Answer with nothing but the number of lines in the listing below that contain "headphones".

- Information shown:
● ● ●
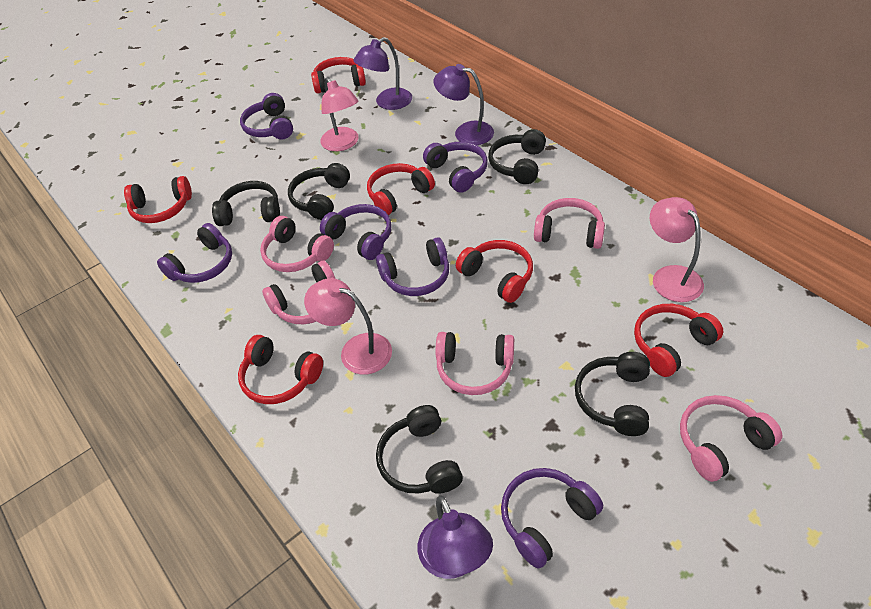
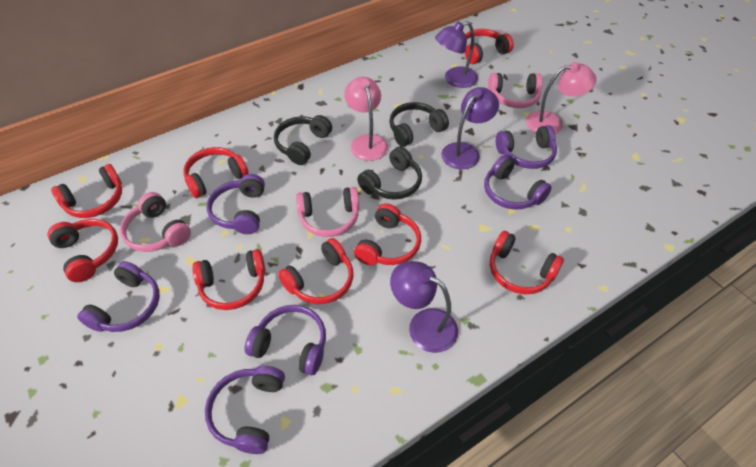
black headphones: 5 -> 3
pink headphones: 5 -> 3
pink lamp: 3 -> 2
red headphones: 6 -> 8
● ● ●
- The completed task: 3